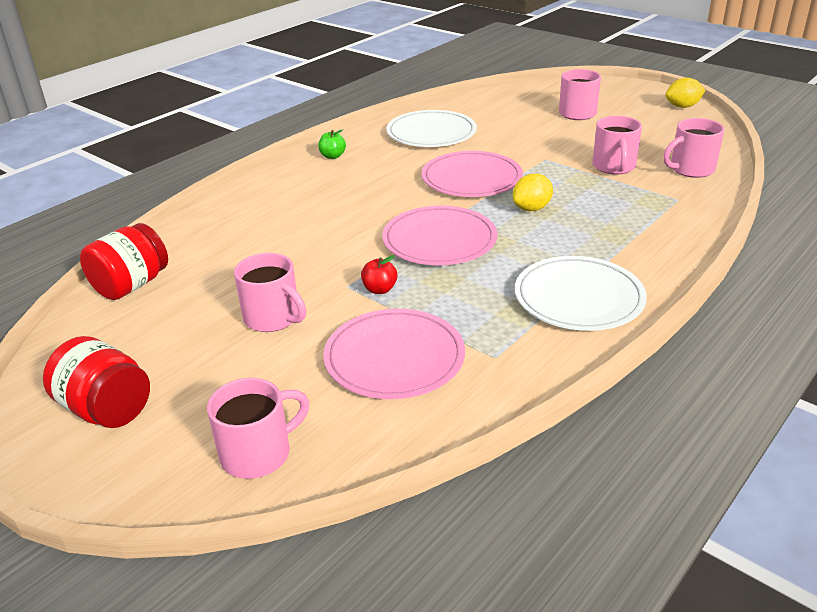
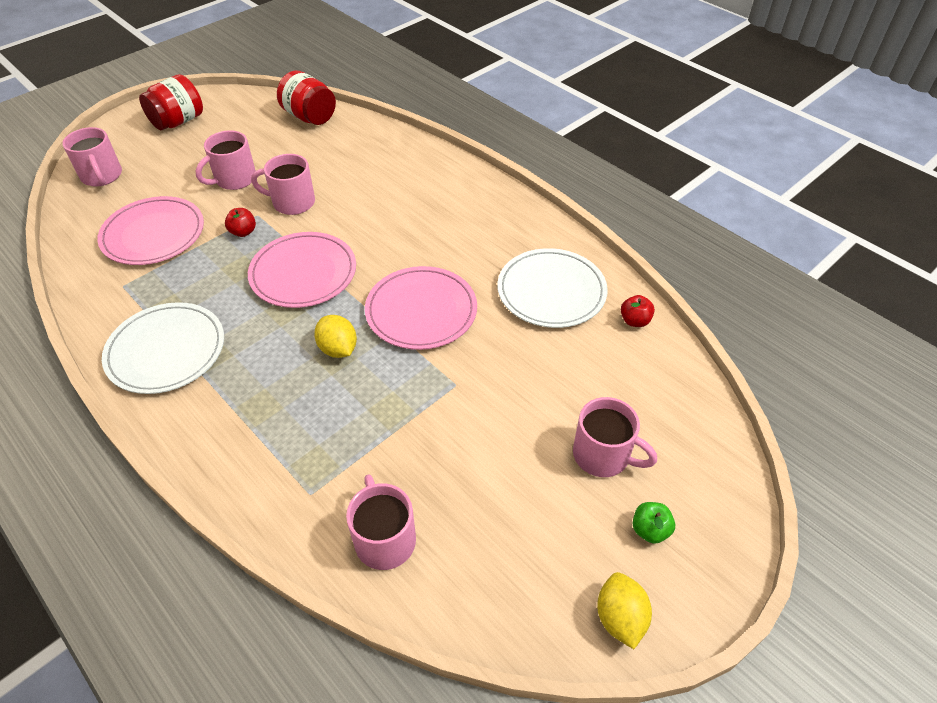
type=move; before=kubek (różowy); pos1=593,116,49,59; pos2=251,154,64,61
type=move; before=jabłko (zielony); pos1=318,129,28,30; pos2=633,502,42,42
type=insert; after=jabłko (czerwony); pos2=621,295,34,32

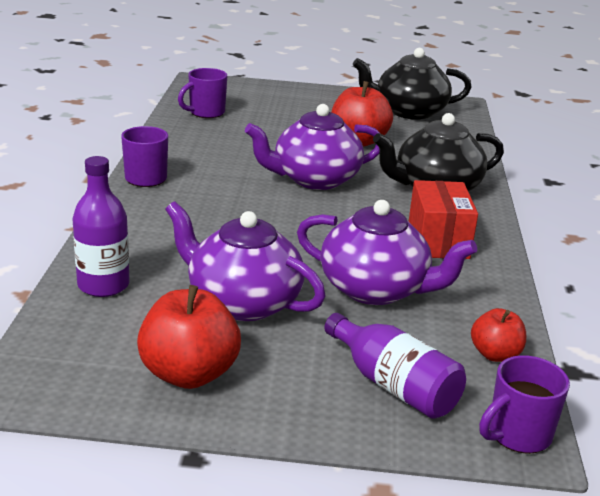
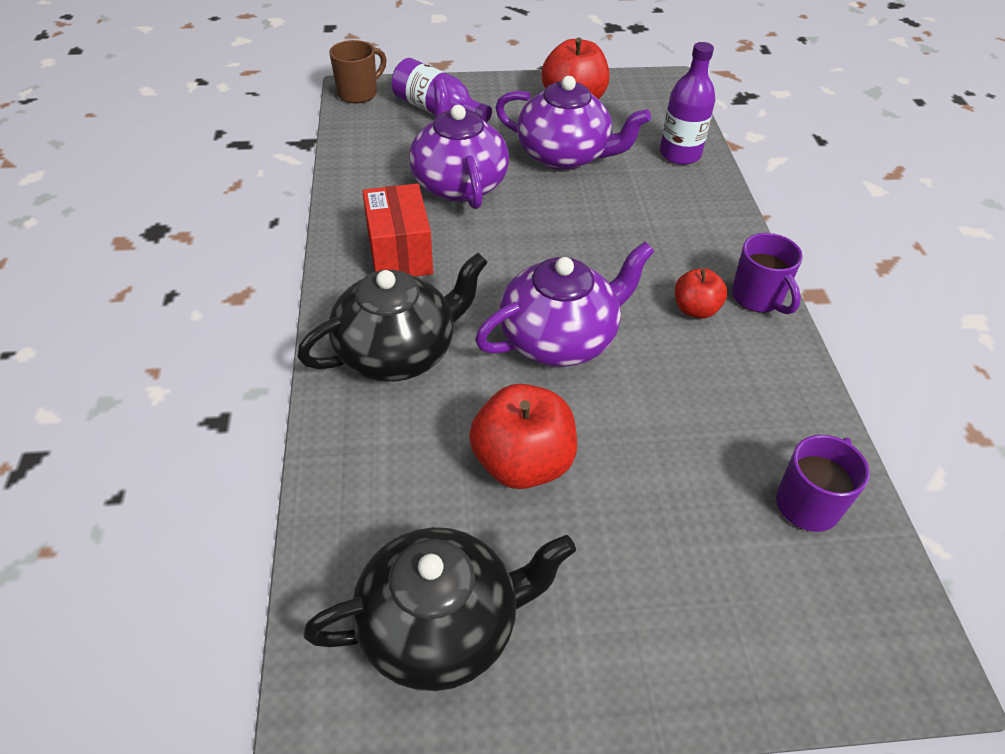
type=rotate; before=imbryk (fioletowy); pos1=297,200,180,105; pos2=409,79,100,130; turn=60
type=move; before=jabłko (czerwony); pos1=471,308,55,54; pos2=675,268,52,51
type=recolor; before=kubek (fioletowy); after=kubek (brązowy); pos1=479,355,91,99; pos2=329,40,57,64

____________________

The lines above should be transcribed exactly, with every image removed.

EXERCISE ANSWER:
type=move; before=kubek (różowy); pos1=593,116,49,59; pos2=251,154,64,61
type=move; before=jabłko (zielony); pos1=318,129,28,30; pos2=633,502,42,42
type=insert; after=jabłko (czerwony); pos2=621,295,34,32

type=rotate; before=imbryk (fioletowy); pos1=297,200,180,105; pos2=409,79,100,130; turn=60
type=move; before=jabłko (czerwony); pos1=471,308,55,54; pos2=675,268,52,51
type=recolor; before=kubek (fioletowy); after=kubek (brązowy); pos1=479,355,91,99; pos2=329,40,57,64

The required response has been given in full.